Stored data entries
-*-

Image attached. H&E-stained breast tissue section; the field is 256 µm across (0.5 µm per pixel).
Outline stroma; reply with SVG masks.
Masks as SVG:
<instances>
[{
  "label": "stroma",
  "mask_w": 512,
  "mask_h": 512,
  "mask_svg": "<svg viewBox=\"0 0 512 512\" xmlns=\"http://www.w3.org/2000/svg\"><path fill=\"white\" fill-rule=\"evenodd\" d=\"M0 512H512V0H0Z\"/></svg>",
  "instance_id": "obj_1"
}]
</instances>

-*-

### [Short exercise]
From the records above, extract every entry verbatim.

### [Reply]
Image attached. H&E-stained breast tissue section; the field is 256 µm across (0.5 µm per pixel).
Outline stroma; reply with SVG masks.
Masks as SVG:
<instances>
[{
  "label": "stroma",
  "mask_w": 512,
  "mask_h": 512,
  "mask_svg": "<svg viewBox=\"0 0 512 512\" xmlns=\"http://www.w3.org/2000/svg\"><path fill=\"white\" fill-rule=\"evenodd\" d=\"M0 512H512V0H0Z\"/></svg>",
  "instance_id": "obj_1"
}]
</instances>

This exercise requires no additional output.